Dataset items:
▼
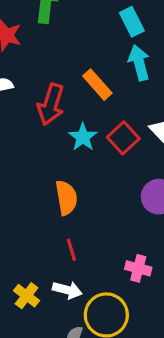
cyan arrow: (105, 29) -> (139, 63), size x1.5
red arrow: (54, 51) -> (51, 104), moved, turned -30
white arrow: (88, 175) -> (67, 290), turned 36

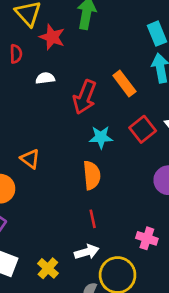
cyan star: (83, 137) -> (101, 137), moved, turned 30
white arrow: (67, 290) -> (87, 252), turned -35
yellow cross: (27, 296) -> (48, 268), moved

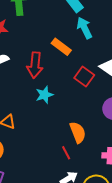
cyan star: (101, 137) -> (44, 95), moved
orange semicircle: (92, 175) -> (78, 132), moved

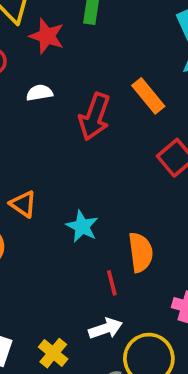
cyan star: (44, 95) -> (82, 226), moved, turned 30

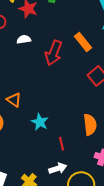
cyan star: (82, 226) -> (40, 122), moved
orange semicircle: (141, 252) -> (90, 125), moved

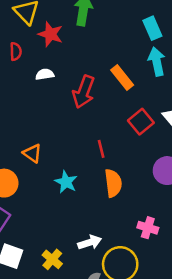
orange semicircle: (90, 125) -> (113, 183), moved
red line: (62, 144) -> (101, 149), moved

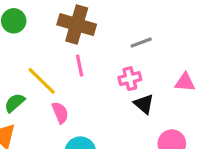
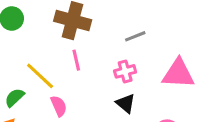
pink triangle: (185, 82) -> (178, 74), size x1.6
black triangle: (144, 104) -> (126, 103), moved

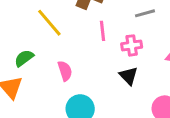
pink line: (76, 60) -> (102, 31), moved
yellow line: (40, 76) -> (49, 23), moved

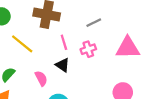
black triangle: (129, 76) -> (63, 65), moved

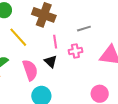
pink semicircle: (41, 78) -> (30, 70), size x1.5

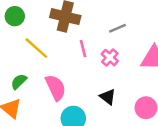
pink cross: (75, 51) -> (110, 58), turned -32
black triangle: (51, 61) -> (108, 97), moved

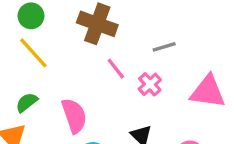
yellow line: (36, 48) -> (33, 53), moved
pink line: (83, 49) -> (116, 69), turned -30

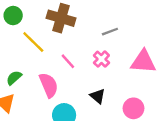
yellow line: (33, 53) -> (33, 42), moved
pink line: (116, 69) -> (68, 61), moved

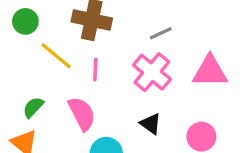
pink cross: (101, 59) -> (152, 72), size x1.6
pink line: (68, 61) -> (95, 70), moved, turned 49

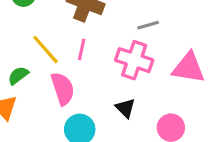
yellow line: (56, 56) -> (46, 50), moved
pink cross: (152, 72) -> (134, 60), turned -30

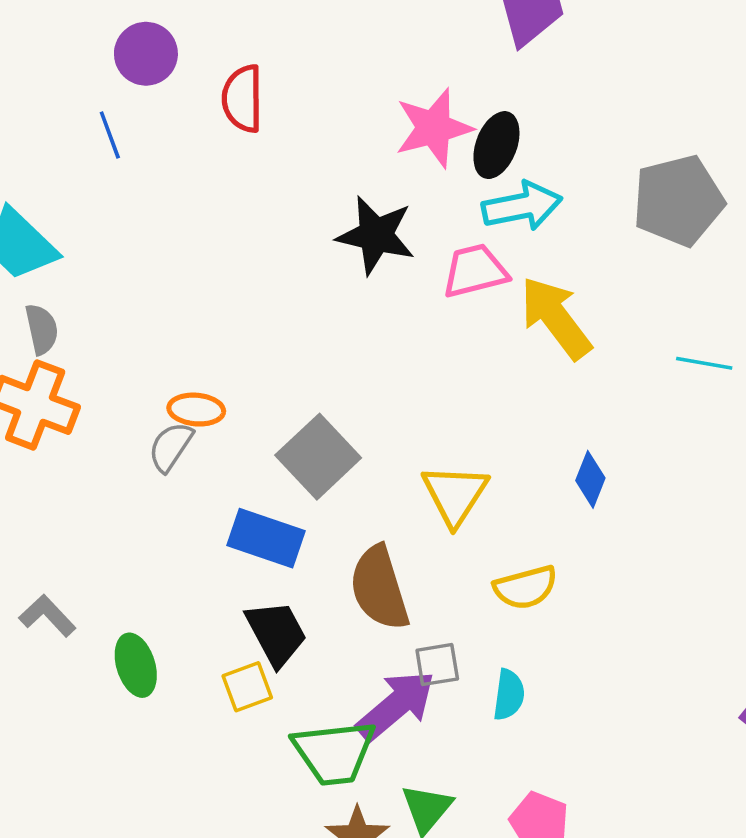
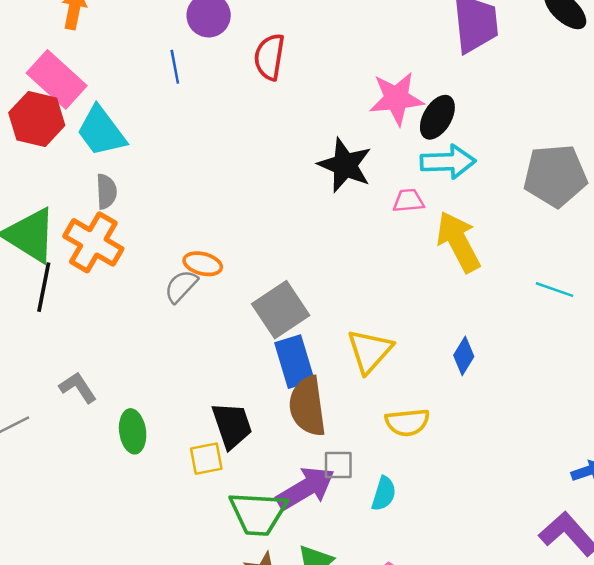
pink trapezoid: (475, 271) -> (408, 201), size x0.7
blue rectangle: (266, 538) -> (294, 362), moved, turned 45

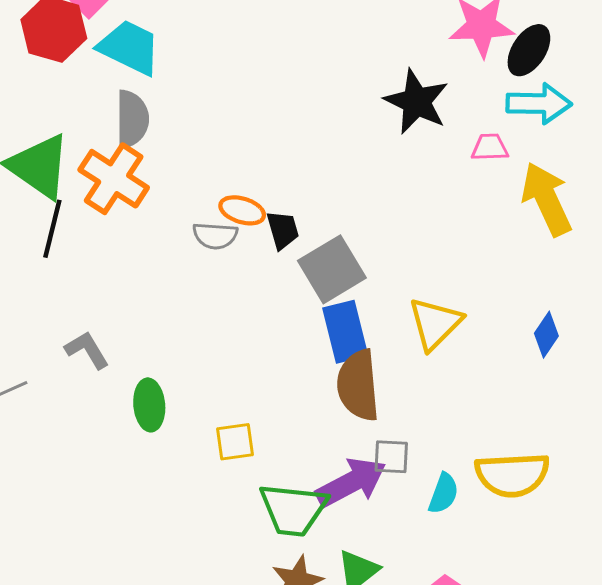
cyan trapezoid: (101, 131) -> (130, 47), turned 150
gray semicircle: (106, 191) -> (132, 119), size x1.4
gray semicircle: (181, 286) -> (215, 236), turned -132
yellow semicircle: (407, 422) -> (512, 475), moved, size x1.4
black trapezoid: (232, 425) -> (283, 230), moved, size x0.7

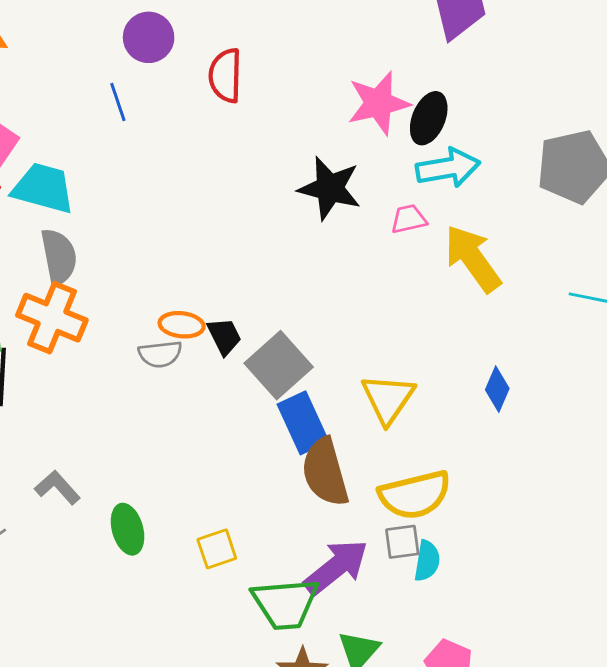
gray square: (391, 457) -> (402, 542), moved
yellow semicircle: (512, 475) -> (415, 495), moved

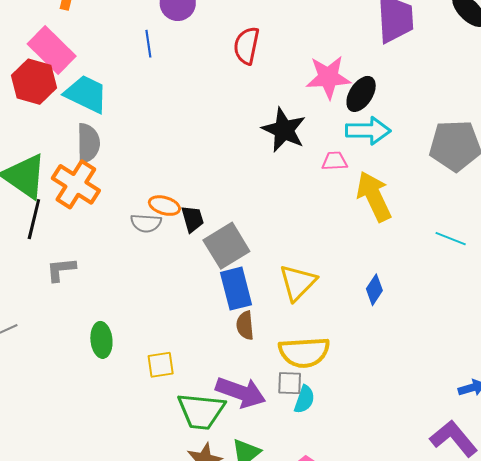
red semicircle: (225, 76) -> (247, 46), moved
brown semicircle: (325, 472) -> (245, 325), size x0.6
gray L-shape: (57, 487) -> (61, 269), moved, turned -64
purple arrow: (336, 567) -> (241, 392), turned 48

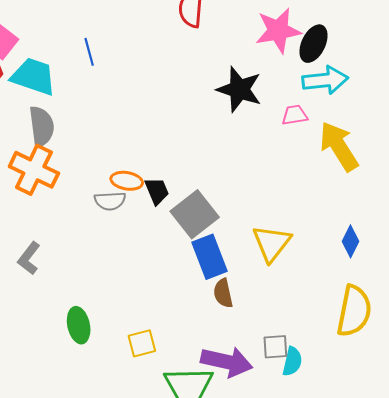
blue line: (148, 44) -> (89, 52), moved
gray L-shape: (61, 269) -> (29, 258), turned -40
yellow semicircle: (304, 352) -> (354, 311), moved, turned -69

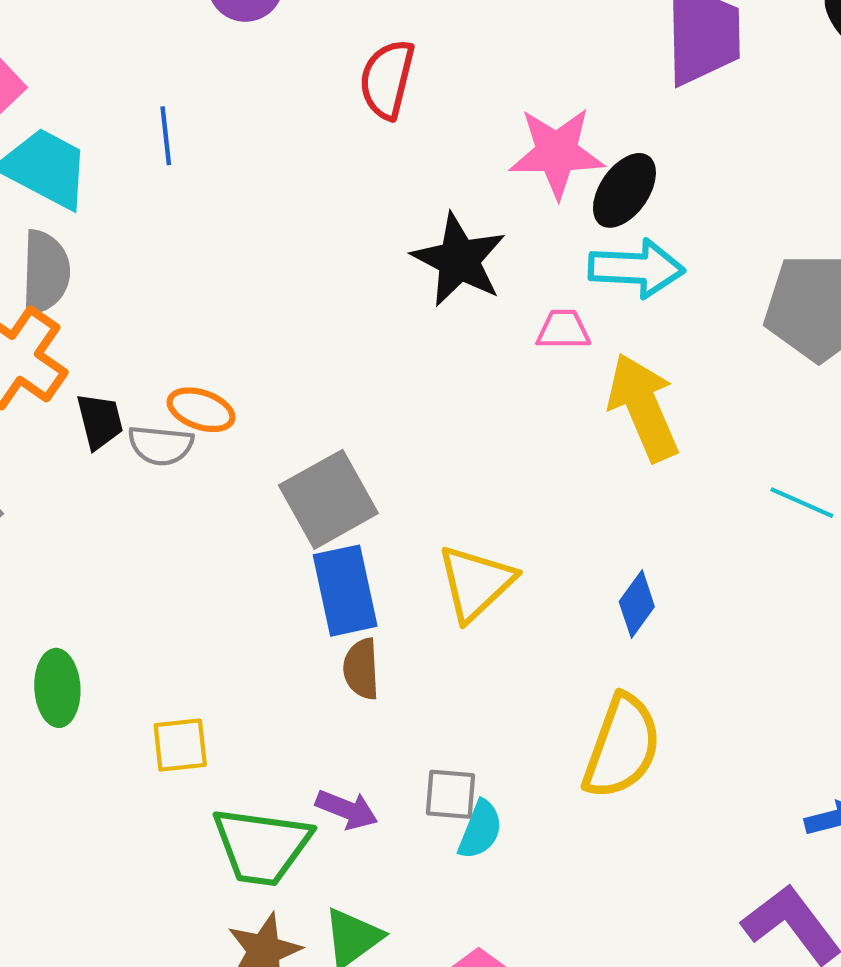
black trapezoid: (157, 191) -> (100, 421), moved
purple arrow: (227, 362) -> (347, 810), size x0.6

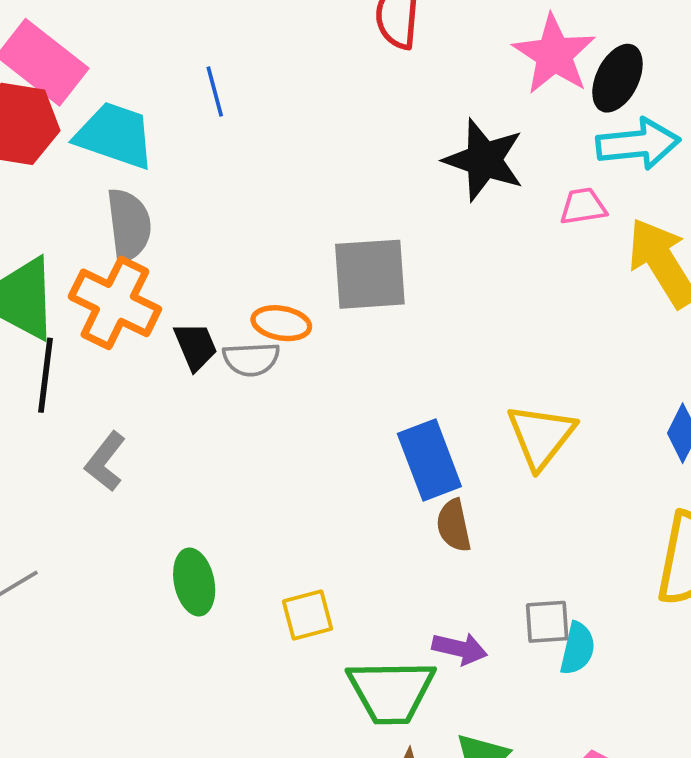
pink star: (557, 153) -> (554, 54), turned -30
gray square: (328, 499) -> (370, 274), moved, turned 34

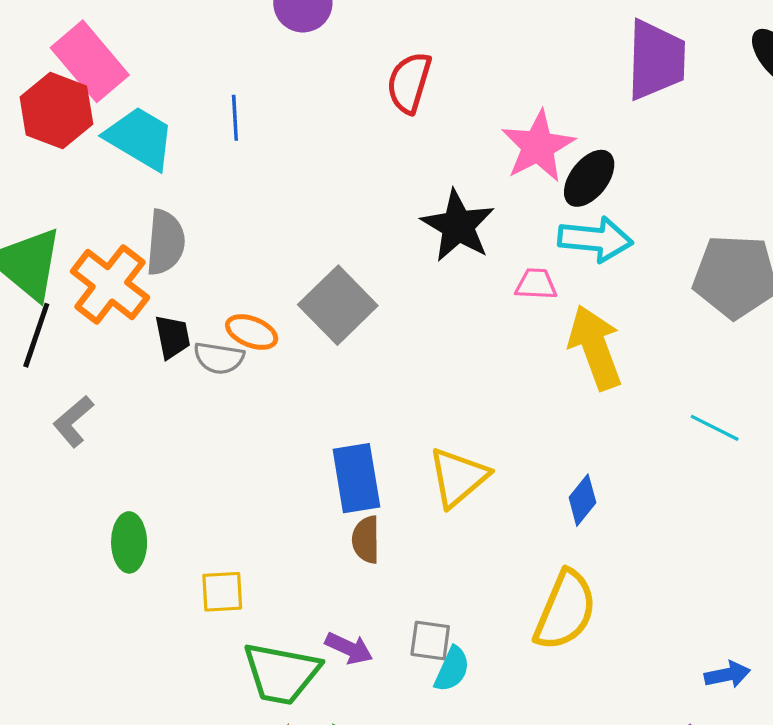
gray semicircle: (129, 225) -> (165, 242), moved
gray square: (370, 274) -> (338, 305), turned 38

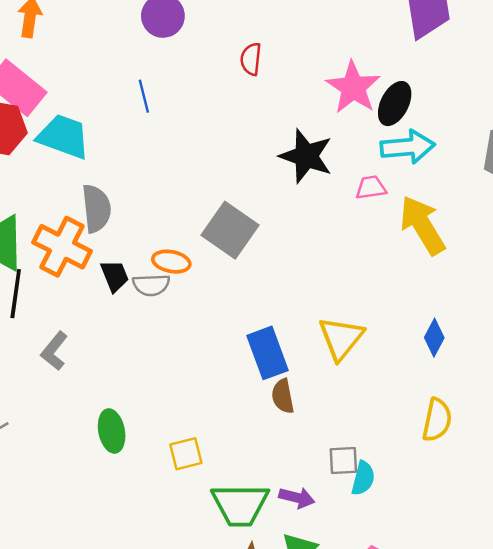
red semicircle: (409, 83) -> (251, 59), size x0.7
blue line: (235, 118) -> (144, 96), moved
yellow semicircle: (565, 610) -> (437, 420), size x0.7
purple arrow: (349, 648) -> (297, 498), moved

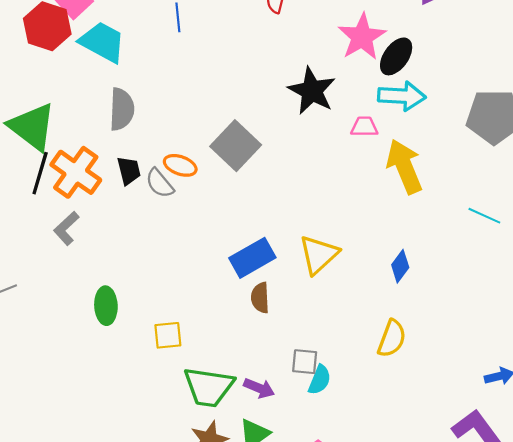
orange cross: (62, 247) -> (76, 172), moved
gray semicircle: (151, 285) -> (160, 183), turned 44
blue rectangle: (267, 353) -> (252, 258), turned 72

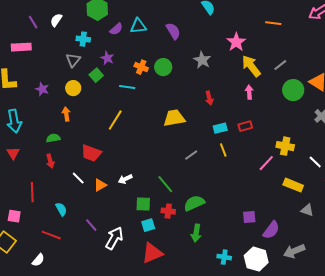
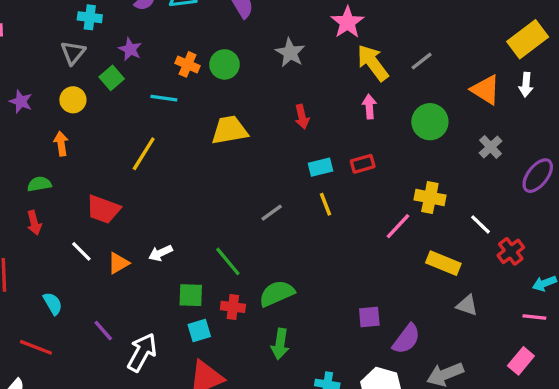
green circle: (293, 90) -> (430, 122), moved
yellow trapezoid: (174, 118) -> (230, 130), moved

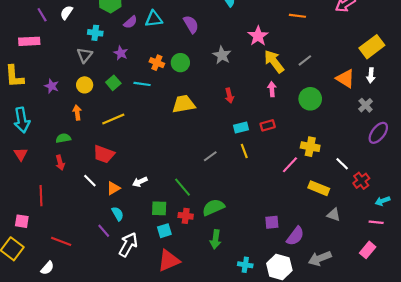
green square: (112, 78) -> (113, 83), moved
gray cross: (491, 147) -> (366, 105), moved
yellow line: (144, 154) -> (113, 119), moved, turned 35
cyan semicircle: (53, 304) -> (118, 214), moved

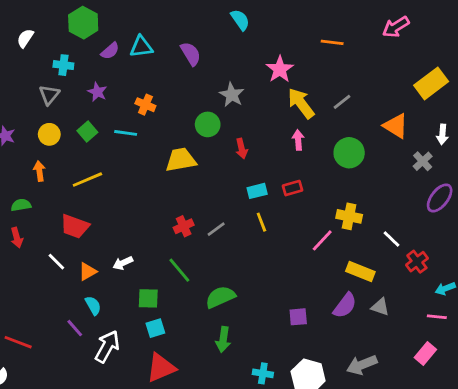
green circle: (180, 63) -> (208, 124), moved
white arrow: (371, 75) -> (442, 134), moved
red cross: (186, 216) -> (184, 226), moved, turned -32
purple semicircle: (295, 236) -> (345, 305), moved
▲
Exercise prompt:
Each entry should be set down exactly, pictures excluded.

Your response:
cyan arrow: (105, 29) -> (139, 63), size x1.5
red arrow: (54, 51) -> (51, 104), moved, turned -30
white arrow: (88, 175) -> (67, 290), turned 36

cyan star: (83, 137) -> (101, 137), moved, turned 30
white arrow: (67, 290) -> (87, 252), turned -35
yellow cross: (27, 296) -> (48, 268), moved

cyan star: (101, 137) -> (44, 95), moved
orange semicircle: (92, 175) -> (78, 132), moved

cyan star: (44, 95) -> (82, 226), moved, turned 30

cyan star: (82, 226) -> (40, 122), moved
orange semicircle: (141, 252) -> (90, 125), moved

orange semicircle: (90, 125) -> (113, 183), moved
red line: (62, 144) -> (101, 149), moved

pink triangle: (185, 82) -> (178, 74), size x1.6
black triangle: (144, 104) -> (126, 103), moved

pink line: (76, 60) -> (102, 31), moved
yellow line: (40, 76) -> (49, 23), moved

black triangle: (129, 76) -> (63, 65), moved

pink semicircle: (41, 78) -> (30, 70), size x1.5

pink cross: (75, 51) -> (110, 58), turned -32
black triangle: (51, 61) -> (108, 97), moved

yellow line: (36, 48) -> (33, 53), moved
pink line: (83, 49) -> (116, 69), turned -30

yellow line: (33, 53) -> (33, 42), moved
pink line: (116, 69) -> (68, 61), moved

pink cross: (101, 59) -> (152, 72), size x1.6
pink line: (68, 61) -> (95, 70), moved, turned 49

yellow line: (56, 56) -> (46, 50), moved
pink cross: (152, 72) -> (134, 60), turned -30

pink trapezoid: (475, 271) -> (408, 201), size x0.7
blue rectangle: (266, 538) -> (294, 362), moved, turned 45

cyan trapezoid: (101, 131) -> (130, 47), turned 150
gray semicircle: (106, 191) -> (132, 119), size x1.4
gray semicircle: (181, 286) -> (215, 236), turned -132
yellow semicircle: (407, 422) -> (512, 475), moved, size x1.4
black trapezoid: (232, 425) -> (283, 230), moved, size x0.7

gray square: (391, 457) -> (402, 542), moved
yellow semicircle: (512, 475) -> (415, 495), moved

red semicircle: (225, 76) -> (247, 46), moved
brown semicircle: (325, 472) -> (245, 325), size x0.6
gray L-shape: (57, 487) -> (61, 269), moved, turned -64
purple arrow: (336, 567) -> (241, 392), turned 48

blue line: (148, 44) -> (89, 52), moved
gray L-shape: (61, 269) -> (29, 258), turned -40
yellow semicircle: (304, 352) -> (354, 311), moved, turned -69

black trapezoid: (157, 191) -> (100, 421), moved
purple arrow: (227, 362) -> (347, 810), size x0.6

pink star: (557, 153) -> (554, 54), turned -30
gray square: (328, 499) -> (370, 274), moved, turned 34

gray semicircle: (129, 225) -> (165, 242), moved
gray square: (370, 274) -> (338, 305), turned 38

red semicircle: (409, 83) -> (251, 59), size x0.7
blue line: (235, 118) -> (144, 96), moved
yellow semicircle: (565, 610) -> (437, 420), size x0.7
purple arrow: (349, 648) -> (297, 498), moved

orange cross: (62, 247) -> (76, 172), moved
gray semicircle: (151, 285) -> (160, 183), turned 44
blue rectangle: (267, 353) -> (252, 258), turned 72

green circle: (293, 90) -> (430, 122), moved
yellow trapezoid: (174, 118) -> (230, 130), moved

green square: (112, 78) -> (113, 83), moved
gray cross: (491, 147) -> (366, 105), moved
yellow line: (144, 154) -> (113, 119), moved, turned 35
cyan semicircle: (53, 304) -> (118, 214), moved

green circle: (180, 63) -> (208, 124), moved
white arrow: (371, 75) -> (442, 134), moved
red cross: (186, 216) -> (184, 226), moved, turned -32
purple semicircle: (295, 236) -> (345, 305), moved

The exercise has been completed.